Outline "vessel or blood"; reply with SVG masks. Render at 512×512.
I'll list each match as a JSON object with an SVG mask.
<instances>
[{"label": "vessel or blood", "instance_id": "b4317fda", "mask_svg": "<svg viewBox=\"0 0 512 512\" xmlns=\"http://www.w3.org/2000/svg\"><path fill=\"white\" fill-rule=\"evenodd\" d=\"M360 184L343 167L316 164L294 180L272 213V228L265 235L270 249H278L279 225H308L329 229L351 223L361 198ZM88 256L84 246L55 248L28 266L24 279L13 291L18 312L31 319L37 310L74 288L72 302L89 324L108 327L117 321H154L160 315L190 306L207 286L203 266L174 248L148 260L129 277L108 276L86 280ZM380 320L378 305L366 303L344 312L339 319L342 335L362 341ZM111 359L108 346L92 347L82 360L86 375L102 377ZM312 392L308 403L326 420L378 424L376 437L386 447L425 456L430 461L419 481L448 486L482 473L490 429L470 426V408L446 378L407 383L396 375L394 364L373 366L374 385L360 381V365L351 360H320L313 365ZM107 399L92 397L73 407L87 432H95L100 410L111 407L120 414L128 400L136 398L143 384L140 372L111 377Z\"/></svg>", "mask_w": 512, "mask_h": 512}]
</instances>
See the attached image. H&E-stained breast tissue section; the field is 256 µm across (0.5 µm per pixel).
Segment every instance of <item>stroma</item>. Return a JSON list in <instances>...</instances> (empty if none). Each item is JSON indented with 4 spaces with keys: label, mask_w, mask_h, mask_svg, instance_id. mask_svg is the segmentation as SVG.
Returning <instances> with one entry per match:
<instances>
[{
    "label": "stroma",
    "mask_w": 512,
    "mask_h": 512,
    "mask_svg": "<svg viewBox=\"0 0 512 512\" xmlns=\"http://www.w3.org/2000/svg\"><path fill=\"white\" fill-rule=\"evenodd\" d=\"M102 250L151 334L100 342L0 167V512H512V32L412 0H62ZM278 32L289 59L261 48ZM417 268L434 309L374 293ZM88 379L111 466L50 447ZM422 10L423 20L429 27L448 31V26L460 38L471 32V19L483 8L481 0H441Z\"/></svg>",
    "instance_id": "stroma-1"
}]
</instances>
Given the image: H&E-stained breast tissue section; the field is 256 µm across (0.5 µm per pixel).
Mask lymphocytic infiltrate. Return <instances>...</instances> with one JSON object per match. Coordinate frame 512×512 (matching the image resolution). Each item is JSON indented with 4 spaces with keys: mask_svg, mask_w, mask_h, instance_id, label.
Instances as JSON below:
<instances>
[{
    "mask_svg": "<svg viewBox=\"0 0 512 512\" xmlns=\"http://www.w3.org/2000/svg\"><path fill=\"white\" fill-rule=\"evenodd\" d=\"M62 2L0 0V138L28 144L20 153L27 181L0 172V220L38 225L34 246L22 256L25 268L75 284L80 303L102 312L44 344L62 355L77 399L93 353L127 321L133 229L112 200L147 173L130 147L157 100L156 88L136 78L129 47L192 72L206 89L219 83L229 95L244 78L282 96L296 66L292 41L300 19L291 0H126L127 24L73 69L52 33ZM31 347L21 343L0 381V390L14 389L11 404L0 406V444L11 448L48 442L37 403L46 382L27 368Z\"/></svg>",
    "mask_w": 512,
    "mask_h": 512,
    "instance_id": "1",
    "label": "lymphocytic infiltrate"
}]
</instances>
++++++
SHORT TASK
Copy, please, every line from the start of the entries down to the line that holds "See the attached", with both of those lines included and no others.

EXERCISE ANSWER
Outline "vessel or blood"; reply with SVG masks. Render at 512×512.
I'll list each match as a JSON object with an SVG mask.
<instances>
[{"label": "vessel or blood", "instance_id": "b4317fda", "mask_svg": "<svg viewBox=\"0 0 512 512\" xmlns=\"http://www.w3.org/2000/svg\"><path fill=\"white\" fill-rule=\"evenodd\" d=\"M360 184L343 167L316 164L294 180L272 213V228L265 235L270 249H278L279 225H308L329 229L351 223L361 198ZM88 256L84 246L55 248L28 266L24 279L13 291L18 312L31 319L37 310L74 288L72 302L89 324L108 327L117 321H154L160 315L190 306L207 286L203 266L174 248L148 260L129 277L108 276L86 280ZM380 320L378 305L366 303L344 312L339 319L342 335L362 341ZM111 359L108 346L92 347L82 360L86 375L102 377ZM312 392L308 403L326 420L378 424L376 437L386 447L425 456L430 461L419 481L448 486L482 473L490 429L470 426V408L446 378L407 383L396 375L394 364L373 366L374 385L360 381V365L351 360H320L313 365ZM107 399L92 397L73 407L87 432H95L100 410L111 407L120 414L128 400L136 398L143 384L140 372L111 377Z\"/></svg>", "mask_w": 512, "mask_h": 512}]
</instances>
See the attached image. H&E-stained breast tissue section; the field is 256 µm across (0.5 µm per pixel).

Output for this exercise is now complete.